PROBLEM REQUIREMENTS:
Quote exactly, and only, the lines of the material below from the line with "LIGHT pin OUT: A1 -> A0" through the line with "RELAY3 pin IN1: SCK -> 13".

[Start of section]

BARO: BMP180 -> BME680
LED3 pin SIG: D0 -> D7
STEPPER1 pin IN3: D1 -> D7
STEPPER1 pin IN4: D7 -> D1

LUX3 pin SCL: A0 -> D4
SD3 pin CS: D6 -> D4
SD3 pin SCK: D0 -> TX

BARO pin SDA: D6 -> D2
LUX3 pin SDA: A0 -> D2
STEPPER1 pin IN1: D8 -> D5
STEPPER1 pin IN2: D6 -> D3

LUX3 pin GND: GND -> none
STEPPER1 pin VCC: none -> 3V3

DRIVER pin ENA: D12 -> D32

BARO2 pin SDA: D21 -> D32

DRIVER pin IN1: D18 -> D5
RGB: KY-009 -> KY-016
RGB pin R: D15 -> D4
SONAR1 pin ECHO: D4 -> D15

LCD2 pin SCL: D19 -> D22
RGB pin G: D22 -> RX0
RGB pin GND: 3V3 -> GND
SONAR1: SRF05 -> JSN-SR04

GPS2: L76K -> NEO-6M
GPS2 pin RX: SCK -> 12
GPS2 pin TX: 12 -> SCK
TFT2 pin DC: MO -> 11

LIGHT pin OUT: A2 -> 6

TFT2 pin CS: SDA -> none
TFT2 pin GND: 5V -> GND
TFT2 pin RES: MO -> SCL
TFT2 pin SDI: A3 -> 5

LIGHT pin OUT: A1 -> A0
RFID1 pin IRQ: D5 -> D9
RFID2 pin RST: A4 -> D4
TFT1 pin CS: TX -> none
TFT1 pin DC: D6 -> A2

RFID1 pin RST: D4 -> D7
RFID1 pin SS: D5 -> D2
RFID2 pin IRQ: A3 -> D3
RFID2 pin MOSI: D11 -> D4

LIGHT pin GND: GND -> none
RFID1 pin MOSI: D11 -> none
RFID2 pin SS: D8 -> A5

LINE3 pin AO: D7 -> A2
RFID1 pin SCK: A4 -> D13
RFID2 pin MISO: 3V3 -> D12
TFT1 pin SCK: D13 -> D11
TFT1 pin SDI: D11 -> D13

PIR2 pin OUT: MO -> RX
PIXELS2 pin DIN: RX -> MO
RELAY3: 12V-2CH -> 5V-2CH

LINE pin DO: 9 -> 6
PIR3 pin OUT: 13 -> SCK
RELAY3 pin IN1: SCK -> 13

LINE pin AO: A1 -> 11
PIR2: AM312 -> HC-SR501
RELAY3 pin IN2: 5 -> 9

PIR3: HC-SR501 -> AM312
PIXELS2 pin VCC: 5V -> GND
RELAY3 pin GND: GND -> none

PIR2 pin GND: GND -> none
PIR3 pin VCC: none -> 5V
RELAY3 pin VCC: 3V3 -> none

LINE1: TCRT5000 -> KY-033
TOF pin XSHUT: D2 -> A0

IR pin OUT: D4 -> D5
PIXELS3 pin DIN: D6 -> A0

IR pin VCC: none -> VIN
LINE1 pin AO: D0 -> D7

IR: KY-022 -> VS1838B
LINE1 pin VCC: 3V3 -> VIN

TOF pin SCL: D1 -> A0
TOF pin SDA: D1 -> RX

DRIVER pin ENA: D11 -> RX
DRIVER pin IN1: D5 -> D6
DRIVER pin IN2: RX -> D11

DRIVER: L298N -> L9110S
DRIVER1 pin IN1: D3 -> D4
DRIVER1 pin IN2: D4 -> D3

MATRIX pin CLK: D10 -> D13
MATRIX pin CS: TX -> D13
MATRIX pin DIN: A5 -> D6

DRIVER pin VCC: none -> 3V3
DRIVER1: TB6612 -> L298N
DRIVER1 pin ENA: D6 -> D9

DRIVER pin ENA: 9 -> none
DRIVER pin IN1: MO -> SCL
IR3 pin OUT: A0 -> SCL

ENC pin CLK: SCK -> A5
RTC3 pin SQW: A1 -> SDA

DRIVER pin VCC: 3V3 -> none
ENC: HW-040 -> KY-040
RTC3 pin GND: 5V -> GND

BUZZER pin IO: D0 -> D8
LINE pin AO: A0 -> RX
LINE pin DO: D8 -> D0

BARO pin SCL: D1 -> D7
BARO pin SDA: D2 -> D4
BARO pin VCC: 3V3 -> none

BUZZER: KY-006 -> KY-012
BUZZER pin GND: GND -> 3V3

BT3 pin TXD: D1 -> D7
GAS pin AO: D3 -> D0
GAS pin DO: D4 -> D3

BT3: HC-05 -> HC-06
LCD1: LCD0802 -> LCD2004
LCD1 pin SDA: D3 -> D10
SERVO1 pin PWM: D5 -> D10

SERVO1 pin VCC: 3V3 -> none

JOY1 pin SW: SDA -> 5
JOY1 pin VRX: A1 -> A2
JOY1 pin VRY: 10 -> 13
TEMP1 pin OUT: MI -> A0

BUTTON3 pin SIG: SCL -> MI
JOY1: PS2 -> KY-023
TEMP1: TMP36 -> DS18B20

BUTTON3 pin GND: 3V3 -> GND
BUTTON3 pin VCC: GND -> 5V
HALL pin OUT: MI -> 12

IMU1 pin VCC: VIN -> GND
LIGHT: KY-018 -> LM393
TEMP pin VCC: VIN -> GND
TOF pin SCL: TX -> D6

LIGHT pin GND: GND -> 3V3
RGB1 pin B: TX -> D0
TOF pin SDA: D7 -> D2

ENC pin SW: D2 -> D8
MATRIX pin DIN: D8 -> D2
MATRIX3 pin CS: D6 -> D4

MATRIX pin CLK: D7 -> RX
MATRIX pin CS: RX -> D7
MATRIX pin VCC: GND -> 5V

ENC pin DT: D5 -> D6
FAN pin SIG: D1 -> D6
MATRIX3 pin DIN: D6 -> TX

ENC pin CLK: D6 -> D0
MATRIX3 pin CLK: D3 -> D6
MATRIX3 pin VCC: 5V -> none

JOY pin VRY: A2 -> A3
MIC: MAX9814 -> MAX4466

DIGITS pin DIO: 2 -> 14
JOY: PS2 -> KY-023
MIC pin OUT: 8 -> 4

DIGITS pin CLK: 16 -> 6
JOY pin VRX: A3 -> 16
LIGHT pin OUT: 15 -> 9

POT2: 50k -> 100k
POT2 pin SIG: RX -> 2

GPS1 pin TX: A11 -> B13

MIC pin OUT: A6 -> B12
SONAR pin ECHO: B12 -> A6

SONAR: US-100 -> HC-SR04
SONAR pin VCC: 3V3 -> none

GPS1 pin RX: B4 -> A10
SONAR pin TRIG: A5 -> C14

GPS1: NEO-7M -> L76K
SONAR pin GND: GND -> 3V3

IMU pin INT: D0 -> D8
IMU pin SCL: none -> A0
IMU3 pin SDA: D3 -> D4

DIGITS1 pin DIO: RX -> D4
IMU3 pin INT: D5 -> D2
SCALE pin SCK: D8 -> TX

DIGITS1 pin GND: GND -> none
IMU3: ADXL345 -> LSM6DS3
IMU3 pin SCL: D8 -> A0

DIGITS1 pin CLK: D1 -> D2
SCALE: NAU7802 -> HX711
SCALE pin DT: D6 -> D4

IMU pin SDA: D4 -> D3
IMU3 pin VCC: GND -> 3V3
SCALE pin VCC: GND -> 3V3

[End of section]

SOLUTION:
LIGHT pin OUT: A1 -> A0
RFID1 pin IRQ: D5 -> D9
RFID2 pin RST: A4 -> D4
TFT1 pin CS: TX -> none
TFT1 pin DC: D6 -> A2

RFID1 pin RST: D4 -> D7
RFID1 pin SS: D5 -> D2
RFID2 pin IRQ: A3 -> D3
RFID2 pin MOSI: D11 -> D4

LIGHT pin GND: GND -> none
RFID1 pin MOSI: D11 -> none
RFID2 pin SS: D8 -> A5

LINE3 pin AO: D7 -> A2
RFID1 pin SCK: A4 -> D13
RFID2 pin MISO: 3V3 -> D12
TFT1 pin SCK: D13 -> D11
TFT1 pin SDI: D11 -> D13

PIR2 pin OUT: MO -> RX
PIXELS2 pin DIN: RX -> MO
RELAY3: 12V-2CH -> 5V-2CH

LINE pin DO: 9 -> 6
PIR3 pin OUT: 13 -> SCK
RELAY3 pin IN1: SCK -> 13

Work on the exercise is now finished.